TASK STATEMENT –
Every record below must be set down again exactly as given.

**** RECORDS TO PROCESS

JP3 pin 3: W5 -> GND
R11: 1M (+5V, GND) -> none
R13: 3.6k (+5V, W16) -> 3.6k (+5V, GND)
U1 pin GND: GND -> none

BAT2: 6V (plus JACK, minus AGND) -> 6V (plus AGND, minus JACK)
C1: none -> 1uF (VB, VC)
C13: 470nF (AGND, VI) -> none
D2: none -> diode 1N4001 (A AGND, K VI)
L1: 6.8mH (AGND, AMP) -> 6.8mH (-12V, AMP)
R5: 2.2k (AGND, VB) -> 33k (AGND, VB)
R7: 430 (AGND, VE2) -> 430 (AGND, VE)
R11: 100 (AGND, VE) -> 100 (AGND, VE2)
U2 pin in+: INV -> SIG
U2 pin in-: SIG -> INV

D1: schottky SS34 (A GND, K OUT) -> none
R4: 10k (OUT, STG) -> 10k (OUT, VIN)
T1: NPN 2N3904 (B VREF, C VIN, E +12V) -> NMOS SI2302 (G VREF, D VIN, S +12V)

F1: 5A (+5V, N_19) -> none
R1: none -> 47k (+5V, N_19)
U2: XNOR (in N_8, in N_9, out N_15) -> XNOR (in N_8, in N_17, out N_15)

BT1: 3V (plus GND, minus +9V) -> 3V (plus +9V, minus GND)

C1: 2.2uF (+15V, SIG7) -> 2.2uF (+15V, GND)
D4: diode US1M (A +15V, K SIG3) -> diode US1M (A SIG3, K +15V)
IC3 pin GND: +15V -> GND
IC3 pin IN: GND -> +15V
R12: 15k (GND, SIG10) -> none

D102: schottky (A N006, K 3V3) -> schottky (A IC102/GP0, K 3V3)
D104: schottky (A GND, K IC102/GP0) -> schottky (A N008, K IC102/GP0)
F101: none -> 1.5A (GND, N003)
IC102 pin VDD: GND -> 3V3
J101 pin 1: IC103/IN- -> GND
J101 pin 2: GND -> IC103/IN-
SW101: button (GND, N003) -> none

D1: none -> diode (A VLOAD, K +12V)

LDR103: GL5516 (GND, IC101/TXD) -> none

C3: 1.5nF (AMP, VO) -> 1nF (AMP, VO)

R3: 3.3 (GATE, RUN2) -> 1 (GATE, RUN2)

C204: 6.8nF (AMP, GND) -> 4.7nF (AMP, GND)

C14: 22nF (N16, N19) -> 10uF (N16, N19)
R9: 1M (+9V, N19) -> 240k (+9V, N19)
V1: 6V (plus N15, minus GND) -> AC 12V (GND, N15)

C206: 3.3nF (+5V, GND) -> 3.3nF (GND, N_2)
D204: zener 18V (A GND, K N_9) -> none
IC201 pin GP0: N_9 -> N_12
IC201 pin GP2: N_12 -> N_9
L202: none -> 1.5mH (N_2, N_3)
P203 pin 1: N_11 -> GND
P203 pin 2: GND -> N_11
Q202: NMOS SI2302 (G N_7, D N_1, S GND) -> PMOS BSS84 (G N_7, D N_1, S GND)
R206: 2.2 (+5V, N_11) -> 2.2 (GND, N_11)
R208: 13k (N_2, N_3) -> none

********

RESPONSE TO THE TASK –
JP3 pin 3: W5 -> GND
R11: 1M (+5V, GND) -> none
R13: 3.6k (+5V, W16) -> 3.6k (+5V, GND)
U1 pin GND: GND -> none

BAT2: 6V (plus JACK, minus AGND) -> 6V (plus AGND, minus JACK)
C1: none -> 1uF (VB, VC)
C13: 470nF (AGND, VI) -> none
D2: none -> diode 1N4001 (A AGND, K VI)
L1: 6.8mH (AGND, AMP) -> 6.8mH (-12V, AMP)
R5: 2.2k (AGND, VB) -> 33k (AGND, VB)
R7: 430 (AGND, VE2) -> 430 (AGND, VE)
R11: 100 (AGND, VE) -> 100 (AGND, VE2)
U2 pin in+: INV -> SIG
U2 pin in-: SIG -> INV

D1: schottky SS34 (A GND, K OUT) -> none
R4: 10k (OUT, STG) -> 10k (OUT, VIN)
T1: NPN 2N3904 (B VREF, C VIN, E +12V) -> NMOS SI2302 (G VREF, D VIN, S +12V)

F1: 5A (+5V, N_19) -> none
R1: none -> 47k (+5V, N_19)
U2: XNOR (in N_8, in N_9, out N_15) -> XNOR (in N_8, in N_17, out N_15)

BT1: 3V (plus GND, minus +9V) -> 3V (plus +9V, minus GND)

C1: 2.2uF (+15V, SIG7) -> 2.2uF (+15V, GND)
D4: diode US1M (A +15V, K SIG3) -> diode US1M (A SIG3, K +15V)
IC3 pin GND: +15V -> GND
IC3 pin IN: GND -> +15V
R12: 15k (GND, SIG10) -> none

D102: schottky (A N006, K 3V3) -> schottky (A IC102/GP0, K 3V3)
D104: schottky (A GND, K IC102/GP0) -> schottky (A N008, K IC102/GP0)
F101: none -> 1.5A (GND, N003)
IC102 pin VDD: GND -> 3V3
J101 pin 1: IC103/IN- -> GND
J101 pin 2: GND -> IC103/IN-
SW101: button (GND, N003) -> none

D1: none -> diode (A VLOAD, K +12V)

LDR103: GL5516 (GND, IC101/TXD) -> none

C3: 1.5nF (AMP, VO) -> 1nF (AMP, VO)

R3: 3.3 (GATE, RUN2) -> 1 (GATE, RUN2)

C204: 6.8nF (AMP, GND) -> 4.7nF (AMP, GND)

C14: 22nF (N16, N19) -> 10uF (N16, N19)
R9: 1M (+9V, N19) -> 240k (+9V, N19)
V1: 6V (plus N15, minus GND) -> AC 12V (GND, N15)

C206: 3.3nF (+5V, GND) -> 3.3nF (GND, N_2)
D204: zener 18V (A GND, K N_9) -> none
IC201 pin GP0: N_9 -> N_12
IC201 pin GP2: N_12 -> N_9
L202: none -> 1.5mH (N_2, N_3)
P203 pin 1: N_11 -> GND
P203 pin 2: GND -> N_11
Q202: NMOS SI2302 (G N_7, D N_1, S GND) -> PMOS BSS84 (G N_7, D N_1, S GND)
R206: 2.2 (+5V, N_11) -> 2.2 (GND, N_11)
R208: 13k (N_2, N_3) -> none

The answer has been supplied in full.